* [PROBLEM]: The required output is an exact copy of the lines from the one containing "(780, 315) = (126, 95): green" through the end of the entries below, with pictures removed.

* [INPUT FOR THIS TASK]:
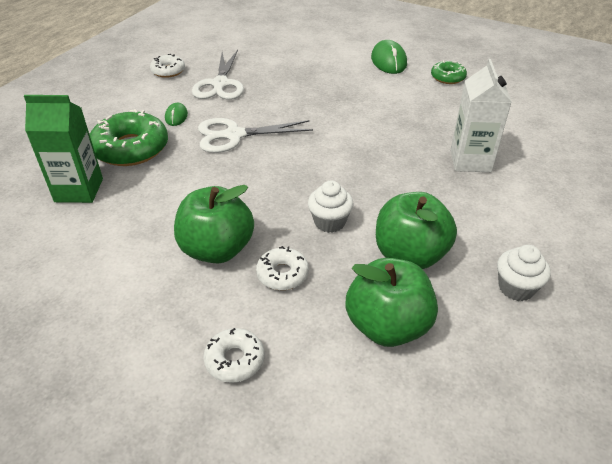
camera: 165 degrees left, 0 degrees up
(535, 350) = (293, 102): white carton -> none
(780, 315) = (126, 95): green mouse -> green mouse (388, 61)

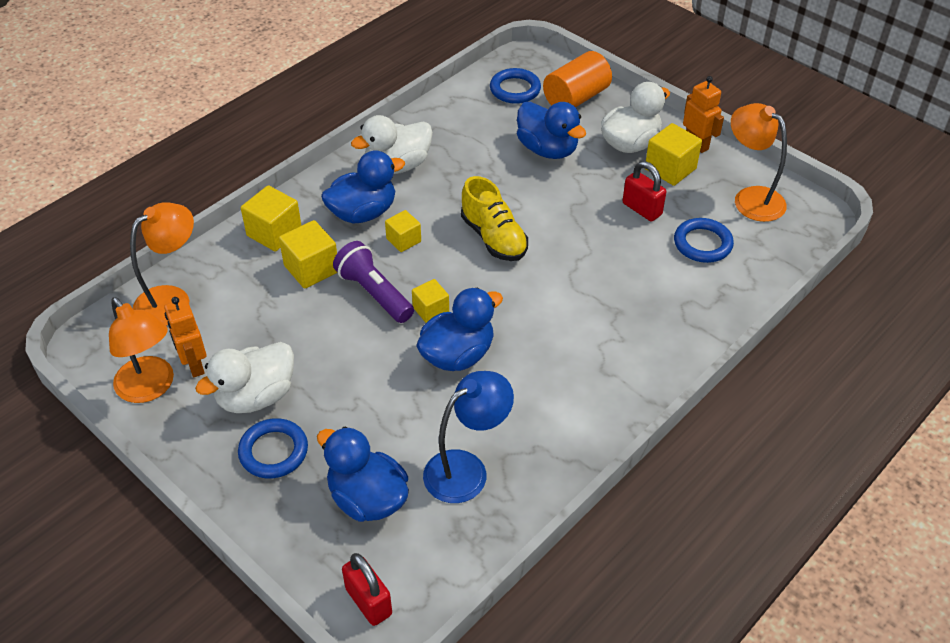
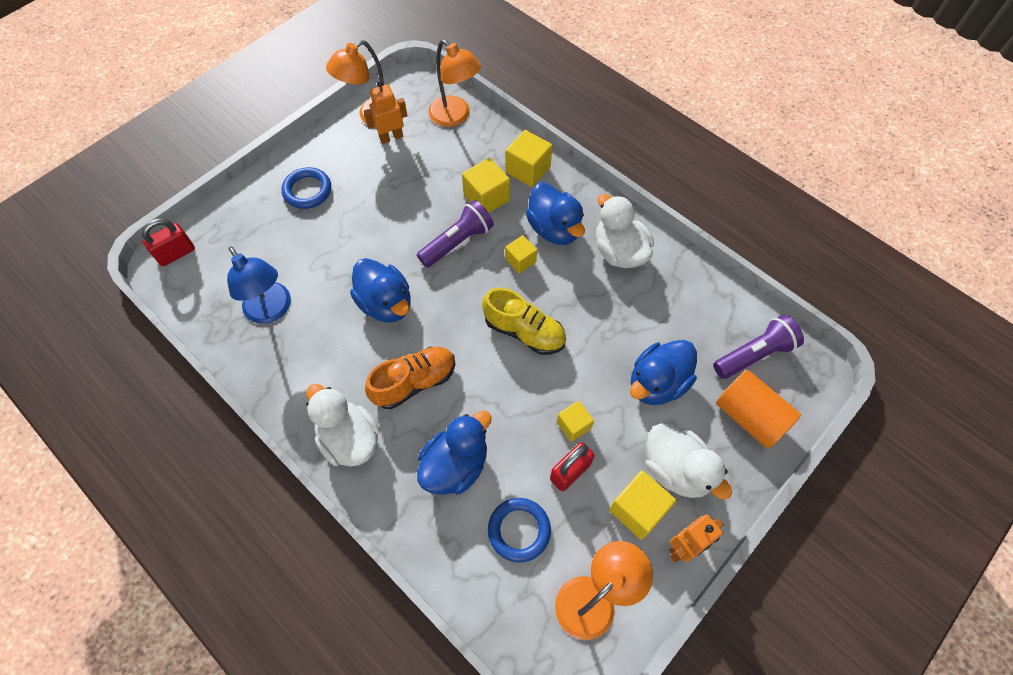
camera: 90 degrees right, 15 degrees up
(256, 396) = (358, 175): white duck -> white duck (350, 439)
(367, 498) = (258, 248): blue duck -> blue duck (455, 465)
(431, 310) = (436, 283): yellow cube -> yellow cube (573, 425)
(494, 238) = (524, 332): yellow shoe -> yellow shoe turned 120 degrees counterclockwise
(515, 89) = (754, 354): blue ring -> purple flashlight
(557, 324) = (414, 382): none -> orange shoe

* [OUTPUT]:
(780, 315) = (126, 95): green mouse -> green mouse (388, 61)

camera: 90 degrees right, 15 degrees up
(256, 396) = (358, 175): white duck -> white duck (350, 439)
(367, 498) = (258, 248): blue duck -> blue duck (455, 465)
(431, 310) = (436, 283): yellow cube -> yellow cube (573, 425)
(494, 238) = (524, 332): yellow shoe -> yellow shoe turned 120 degrees counterclockwise
(515, 89) = (754, 354): blue ring -> purple flashlight
(557, 324) = (414, 382): none -> orange shoe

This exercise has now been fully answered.